## Source material
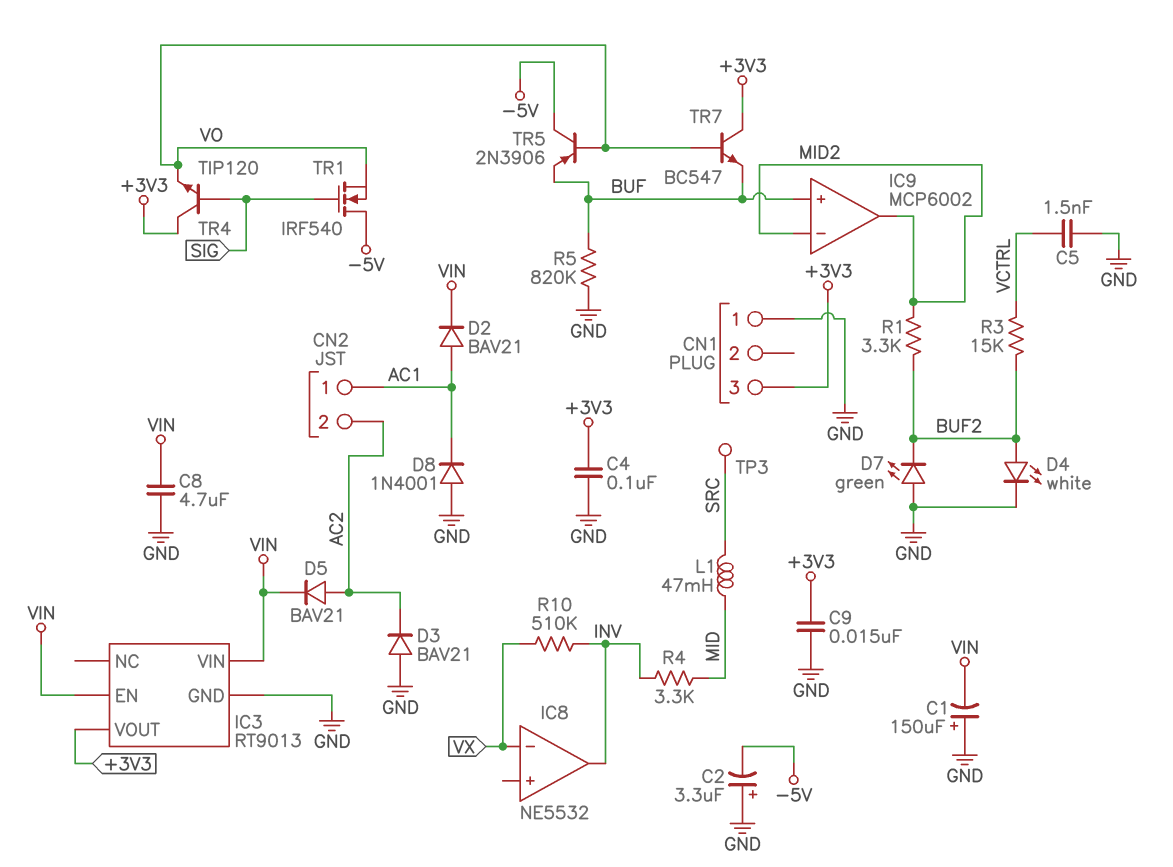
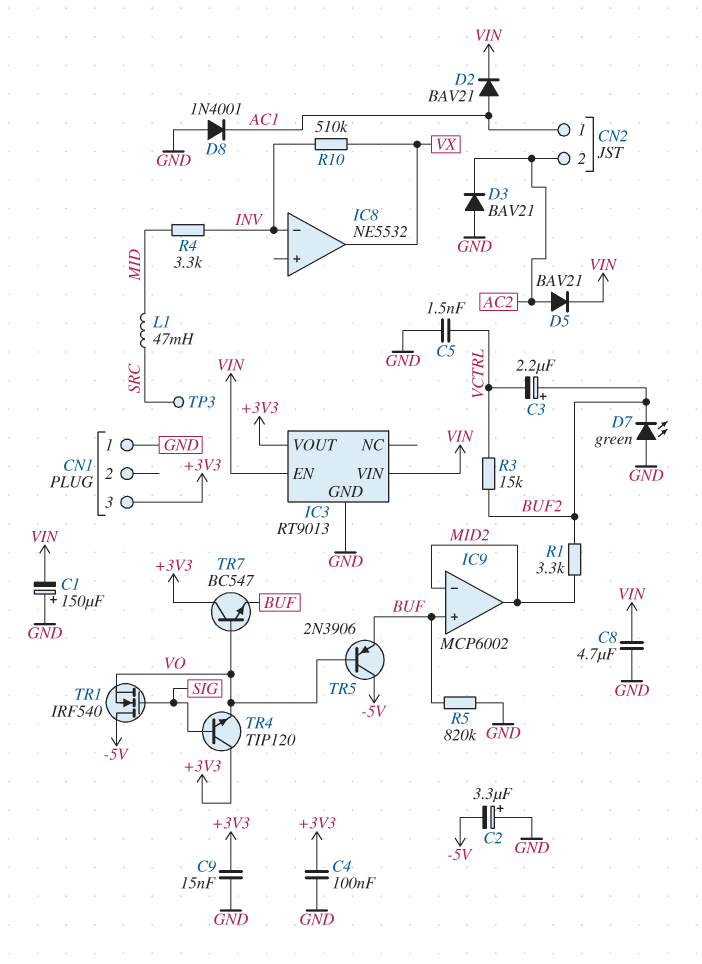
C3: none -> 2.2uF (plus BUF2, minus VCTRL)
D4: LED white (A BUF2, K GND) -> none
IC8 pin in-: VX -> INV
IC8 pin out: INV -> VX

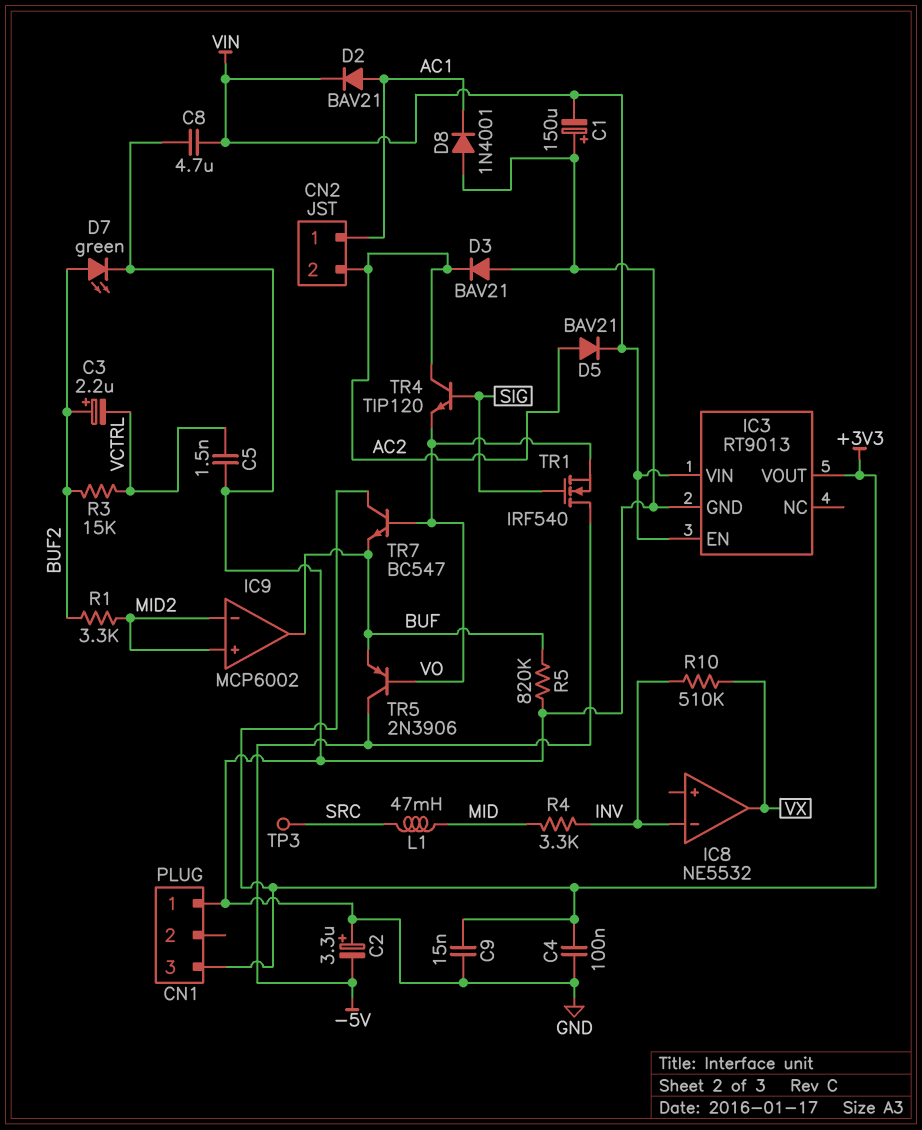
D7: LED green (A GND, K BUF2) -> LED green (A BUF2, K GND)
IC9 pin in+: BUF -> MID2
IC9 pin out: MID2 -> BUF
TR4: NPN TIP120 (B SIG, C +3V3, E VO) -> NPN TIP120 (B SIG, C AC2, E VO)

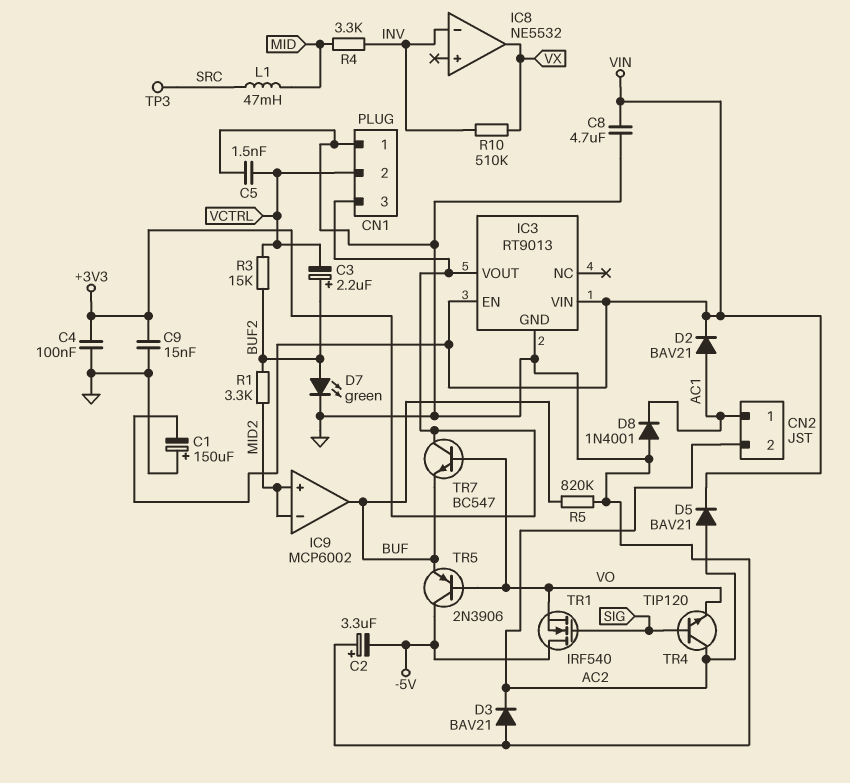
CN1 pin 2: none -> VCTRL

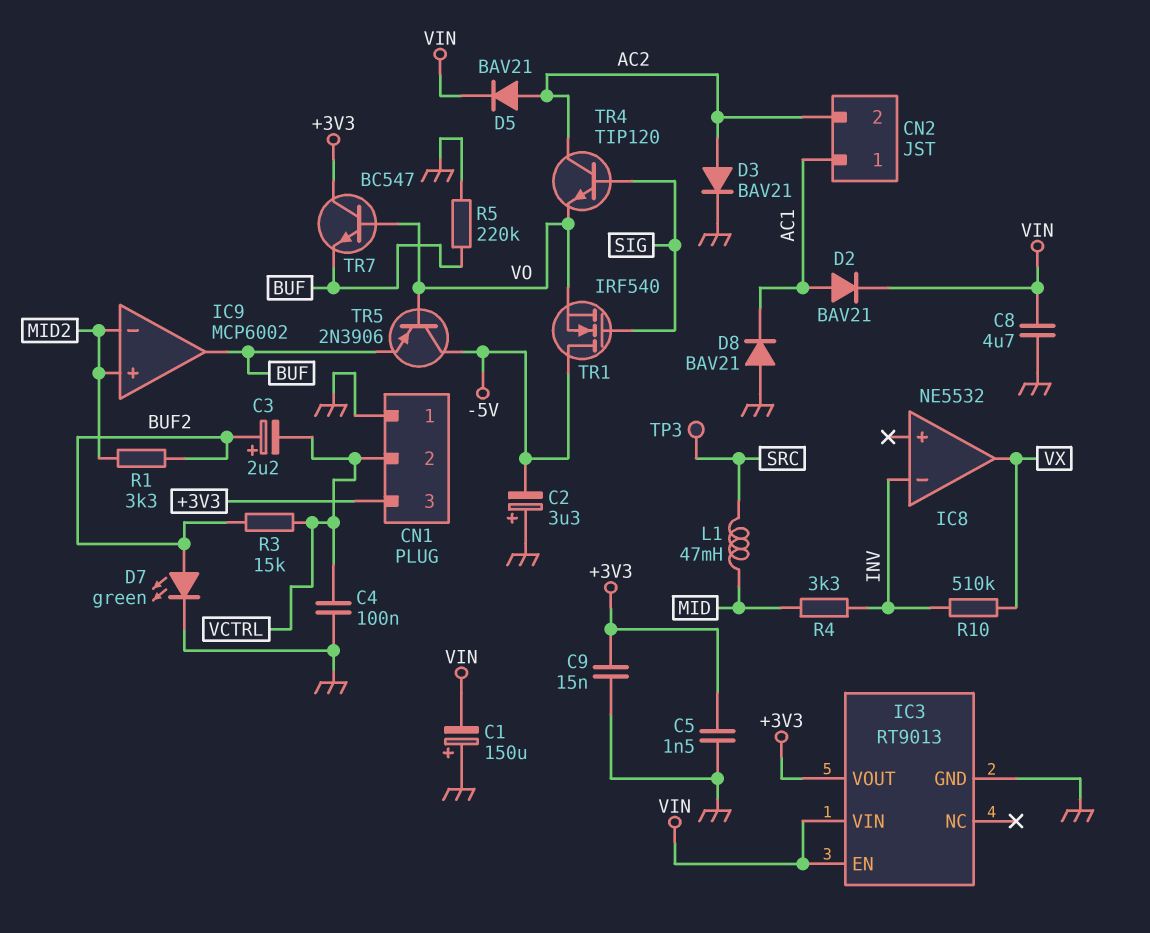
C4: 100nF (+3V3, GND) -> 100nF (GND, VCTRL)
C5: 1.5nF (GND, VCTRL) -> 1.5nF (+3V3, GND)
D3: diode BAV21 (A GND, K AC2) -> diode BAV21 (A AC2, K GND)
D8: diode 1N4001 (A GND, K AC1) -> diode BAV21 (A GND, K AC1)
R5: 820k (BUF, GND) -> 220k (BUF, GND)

---

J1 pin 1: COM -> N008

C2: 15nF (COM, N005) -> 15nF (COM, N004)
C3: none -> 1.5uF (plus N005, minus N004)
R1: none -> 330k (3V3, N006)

## Your objective
In the entries above, the lines from the one bearing "J1 pin 1: COM -> N008" up to and including the one bearing "R1: none -> 330k (3V3, N006)" should be transcribed exactly; no other line is wanted.

## Output
J1 pin 1: COM -> N008

C2: 15nF (COM, N005) -> 15nF (COM, N004)
C3: none -> 1.5uF (plus N005, minus N004)
R1: none -> 330k (3V3, N006)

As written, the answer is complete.